Assignment - If a line below contains the word "HALL", count it; give only the total.

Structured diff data
******************************

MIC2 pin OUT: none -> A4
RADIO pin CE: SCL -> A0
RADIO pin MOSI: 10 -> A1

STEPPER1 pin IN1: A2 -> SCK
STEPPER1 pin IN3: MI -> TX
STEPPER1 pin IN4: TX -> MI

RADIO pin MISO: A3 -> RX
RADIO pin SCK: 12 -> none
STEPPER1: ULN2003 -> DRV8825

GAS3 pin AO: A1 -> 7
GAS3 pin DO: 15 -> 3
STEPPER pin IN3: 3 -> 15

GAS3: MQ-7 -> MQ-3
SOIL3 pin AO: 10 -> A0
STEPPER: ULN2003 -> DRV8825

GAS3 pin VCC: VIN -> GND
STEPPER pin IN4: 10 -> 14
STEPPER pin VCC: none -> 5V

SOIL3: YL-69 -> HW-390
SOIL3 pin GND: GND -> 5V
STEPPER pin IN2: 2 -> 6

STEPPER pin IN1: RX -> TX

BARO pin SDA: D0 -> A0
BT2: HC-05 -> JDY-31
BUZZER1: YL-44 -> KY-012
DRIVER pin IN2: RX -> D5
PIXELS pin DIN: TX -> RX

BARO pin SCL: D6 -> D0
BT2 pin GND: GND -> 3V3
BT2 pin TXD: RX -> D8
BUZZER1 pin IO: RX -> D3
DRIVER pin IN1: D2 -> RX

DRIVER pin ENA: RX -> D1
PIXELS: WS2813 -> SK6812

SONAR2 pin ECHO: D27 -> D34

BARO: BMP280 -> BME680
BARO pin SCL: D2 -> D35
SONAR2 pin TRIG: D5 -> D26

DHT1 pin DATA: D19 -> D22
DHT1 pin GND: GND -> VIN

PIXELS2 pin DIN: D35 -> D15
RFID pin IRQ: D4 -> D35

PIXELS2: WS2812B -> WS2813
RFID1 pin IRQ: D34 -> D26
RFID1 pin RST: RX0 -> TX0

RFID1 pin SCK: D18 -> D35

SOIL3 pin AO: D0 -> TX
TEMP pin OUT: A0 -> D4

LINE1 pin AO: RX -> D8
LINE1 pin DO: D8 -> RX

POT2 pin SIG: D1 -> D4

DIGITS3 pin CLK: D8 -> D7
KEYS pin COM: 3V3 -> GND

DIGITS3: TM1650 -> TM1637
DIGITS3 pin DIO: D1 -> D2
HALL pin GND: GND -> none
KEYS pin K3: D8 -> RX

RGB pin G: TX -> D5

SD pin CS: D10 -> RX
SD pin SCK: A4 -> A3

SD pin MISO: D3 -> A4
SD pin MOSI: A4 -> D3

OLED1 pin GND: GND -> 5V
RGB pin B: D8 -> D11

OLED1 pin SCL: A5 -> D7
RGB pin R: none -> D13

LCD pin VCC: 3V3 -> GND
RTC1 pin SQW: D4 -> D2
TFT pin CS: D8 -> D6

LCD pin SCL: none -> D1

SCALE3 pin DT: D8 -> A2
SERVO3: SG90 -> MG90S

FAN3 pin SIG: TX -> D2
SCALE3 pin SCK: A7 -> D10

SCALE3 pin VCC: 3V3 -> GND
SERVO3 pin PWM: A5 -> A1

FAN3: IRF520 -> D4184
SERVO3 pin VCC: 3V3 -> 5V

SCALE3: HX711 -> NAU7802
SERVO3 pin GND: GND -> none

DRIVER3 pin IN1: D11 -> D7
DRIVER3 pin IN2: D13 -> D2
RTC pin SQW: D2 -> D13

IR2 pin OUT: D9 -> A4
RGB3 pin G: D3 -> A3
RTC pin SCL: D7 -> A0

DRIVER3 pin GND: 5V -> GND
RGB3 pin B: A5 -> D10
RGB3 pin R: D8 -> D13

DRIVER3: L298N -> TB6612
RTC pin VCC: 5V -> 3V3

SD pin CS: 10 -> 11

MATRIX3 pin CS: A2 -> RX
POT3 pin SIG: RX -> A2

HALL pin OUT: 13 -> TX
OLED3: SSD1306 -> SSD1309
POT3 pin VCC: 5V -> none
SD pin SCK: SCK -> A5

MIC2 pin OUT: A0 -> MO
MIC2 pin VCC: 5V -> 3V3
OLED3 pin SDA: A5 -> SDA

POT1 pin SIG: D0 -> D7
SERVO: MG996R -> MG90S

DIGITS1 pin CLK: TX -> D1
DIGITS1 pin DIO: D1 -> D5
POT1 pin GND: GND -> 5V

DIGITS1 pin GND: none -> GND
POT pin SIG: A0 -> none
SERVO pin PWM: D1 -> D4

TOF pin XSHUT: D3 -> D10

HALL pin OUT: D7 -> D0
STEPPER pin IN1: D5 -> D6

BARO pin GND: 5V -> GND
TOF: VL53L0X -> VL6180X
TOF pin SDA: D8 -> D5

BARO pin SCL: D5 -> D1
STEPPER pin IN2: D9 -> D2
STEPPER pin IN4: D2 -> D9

******************************

Result - 3